## What is needed
Reproduce the entries that follow exactly, dropping each image.

═════ Data ═════

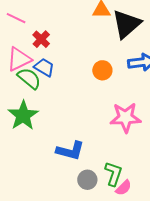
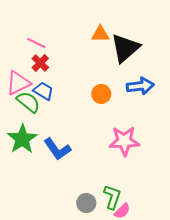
pink line: (16, 18) -> (36, 43), moved
blue L-shape: (70, 151) -> (57, 149), moved, turned 40

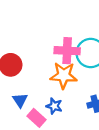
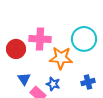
pink cross: (67, 51) -> (40, 39), moved

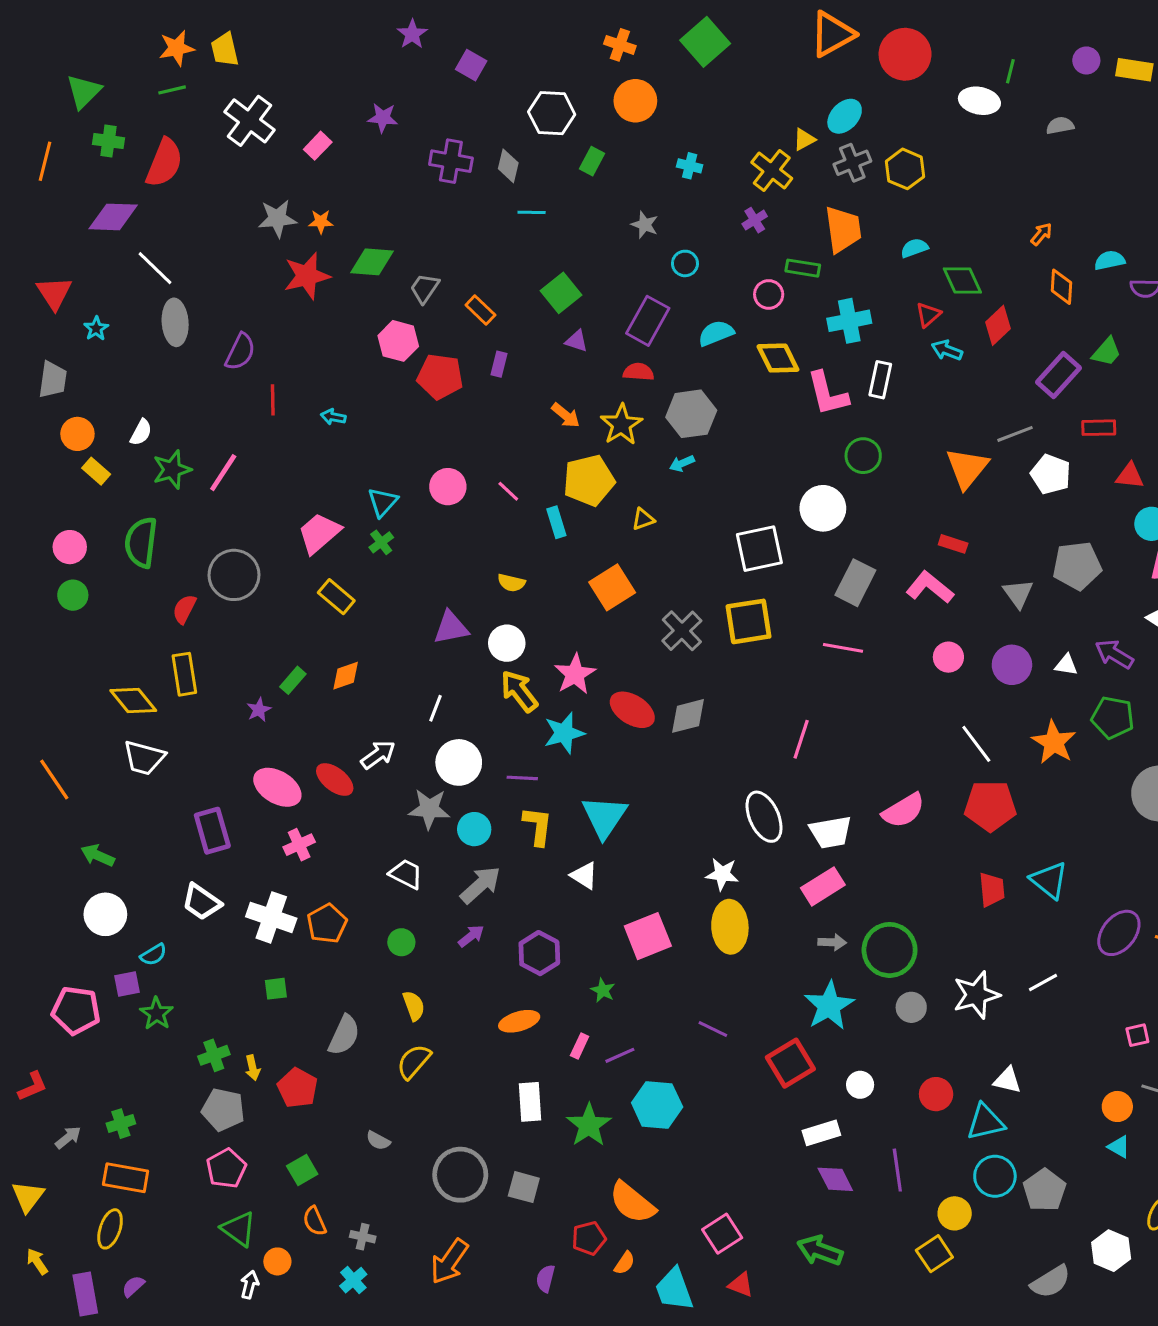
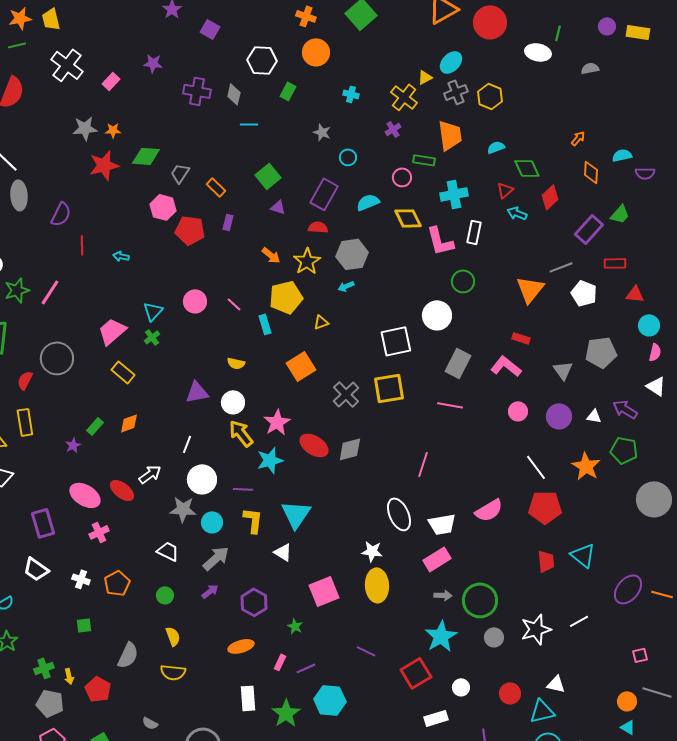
white cross: (271, 917) -> (81, 579), size x0.6
yellow semicircle: (414, 1062) -> (173, 672), turned -125

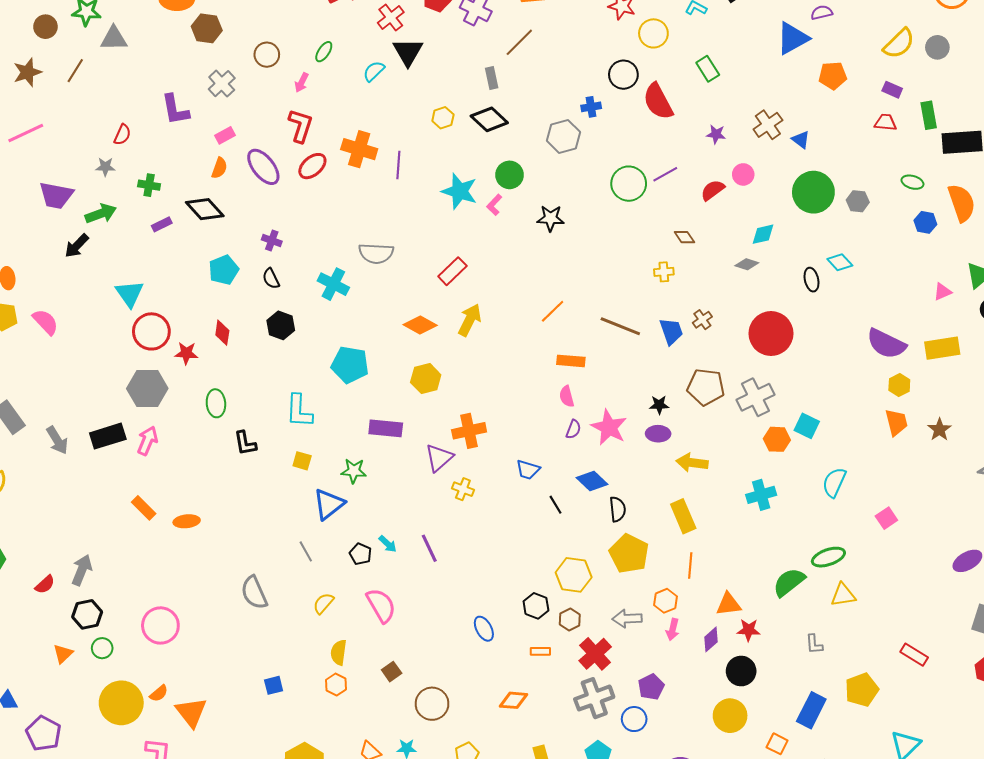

═════

## Task solution
pink line: (16, 18) -> (36, 43), moved
blue L-shape: (70, 151) -> (57, 149), moved, turned 40

pink cross: (67, 51) -> (40, 39), moved

white cross: (271, 917) -> (81, 579), size x0.6
yellow semicircle: (414, 1062) -> (173, 672), turned -125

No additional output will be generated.